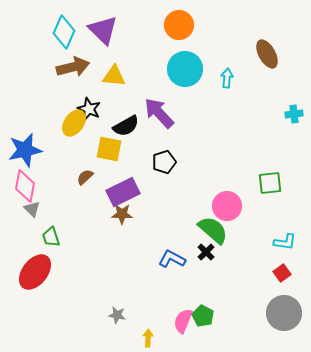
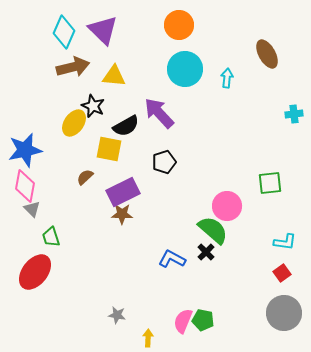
black star: moved 4 px right, 3 px up
green pentagon: moved 4 px down; rotated 15 degrees counterclockwise
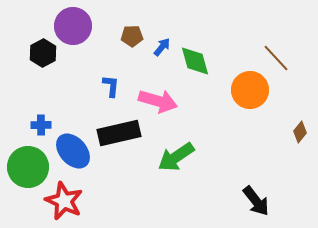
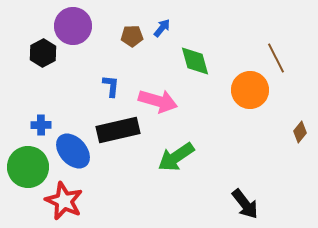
blue arrow: moved 19 px up
brown line: rotated 16 degrees clockwise
black rectangle: moved 1 px left, 3 px up
black arrow: moved 11 px left, 3 px down
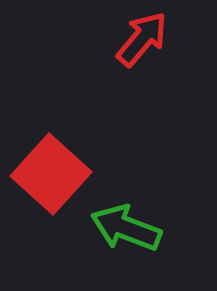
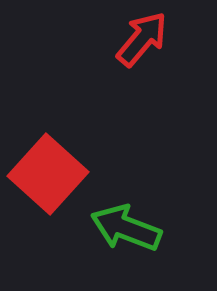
red square: moved 3 px left
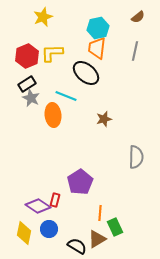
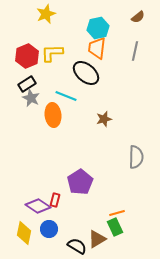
yellow star: moved 3 px right, 3 px up
orange line: moved 17 px right; rotated 70 degrees clockwise
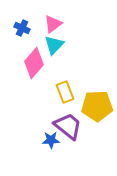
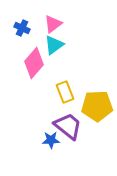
cyan triangle: rotated 10 degrees clockwise
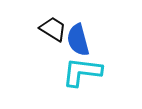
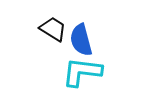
blue semicircle: moved 3 px right
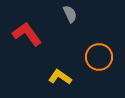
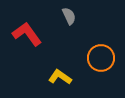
gray semicircle: moved 1 px left, 2 px down
orange circle: moved 2 px right, 1 px down
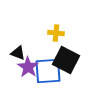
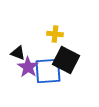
yellow cross: moved 1 px left, 1 px down
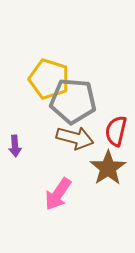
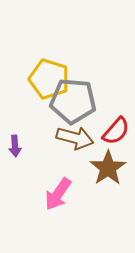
red semicircle: rotated 152 degrees counterclockwise
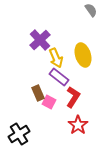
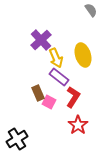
purple cross: moved 1 px right
black cross: moved 2 px left, 5 px down
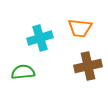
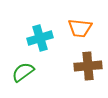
brown cross: rotated 8 degrees clockwise
green semicircle: rotated 30 degrees counterclockwise
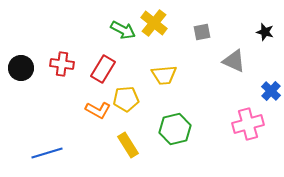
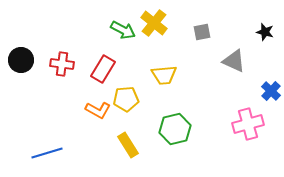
black circle: moved 8 px up
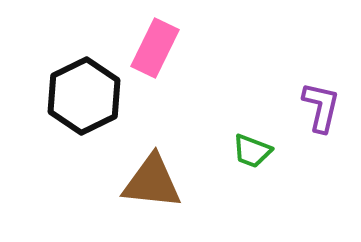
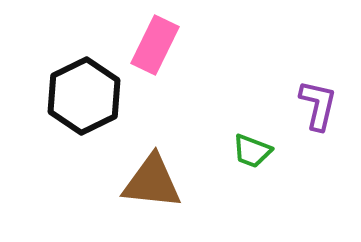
pink rectangle: moved 3 px up
purple L-shape: moved 3 px left, 2 px up
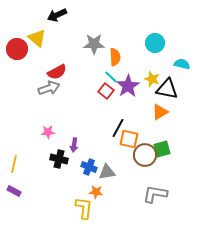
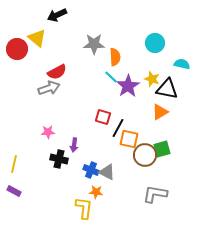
red square: moved 3 px left, 26 px down; rotated 21 degrees counterclockwise
blue cross: moved 2 px right, 3 px down
gray triangle: rotated 36 degrees clockwise
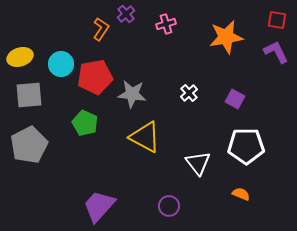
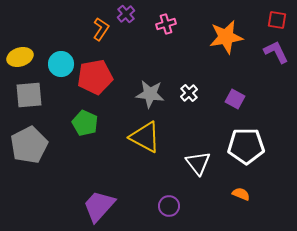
gray star: moved 18 px right
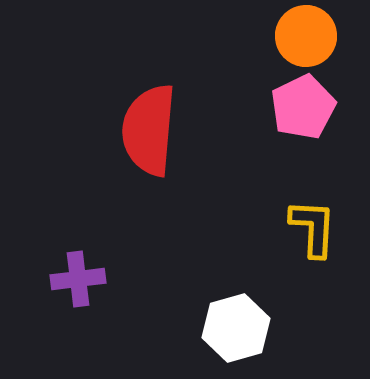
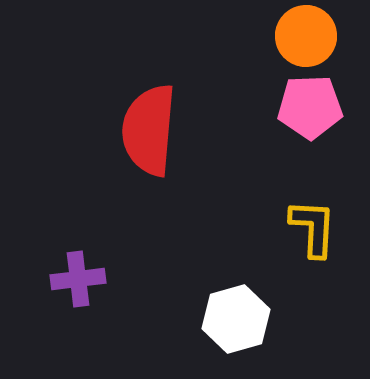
pink pentagon: moved 7 px right; rotated 24 degrees clockwise
white hexagon: moved 9 px up
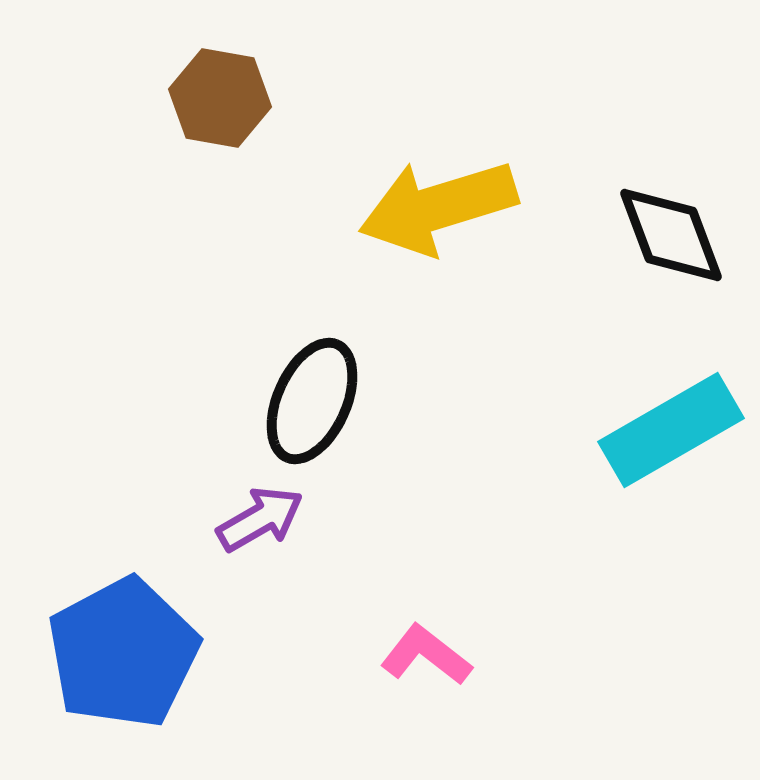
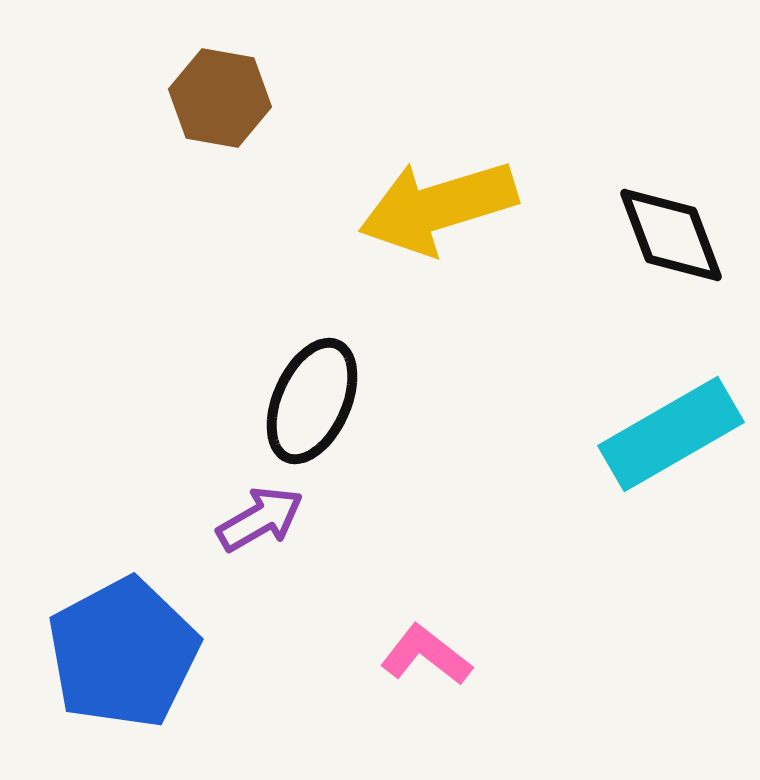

+++

• **PROBLEM**
Write the data above out exactly. Leave out any pictures.

• **EXERCISE SOLUTION**
black star: moved 4 px right, 3 px up
green pentagon: moved 4 px down; rotated 15 degrees counterclockwise
blue arrow: moved 19 px up
brown line: rotated 16 degrees clockwise
black rectangle: moved 1 px left, 3 px up
black arrow: moved 11 px left, 3 px down
red square: moved 3 px left
yellow star: moved 3 px right, 3 px up
orange line: moved 17 px right; rotated 70 degrees clockwise
cyan triangle: rotated 10 degrees clockwise
blue semicircle: moved 3 px right
gray semicircle: moved 1 px left, 2 px down
orange circle: moved 2 px right, 1 px down
yellow cross: moved 1 px left, 1 px down
red semicircle: rotated 152 degrees counterclockwise
purple cross: moved 1 px right
black cross: moved 2 px left, 5 px down
brown cross: rotated 8 degrees clockwise
green semicircle: rotated 30 degrees counterclockwise
black circle: moved 8 px up
pink rectangle: moved 3 px up
purple L-shape: moved 3 px left, 2 px up
red square: moved 3 px left, 26 px down; rotated 21 degrees counterclockwise
blue cross: moved 2 px right, 3 px down
gray triangle: rotated 36 degrees clockwise
gray star: moved 18 px right
pink pentagon: moved 7 px right; rotated 24 degrees clockwise
white hexagon: moved 9 px up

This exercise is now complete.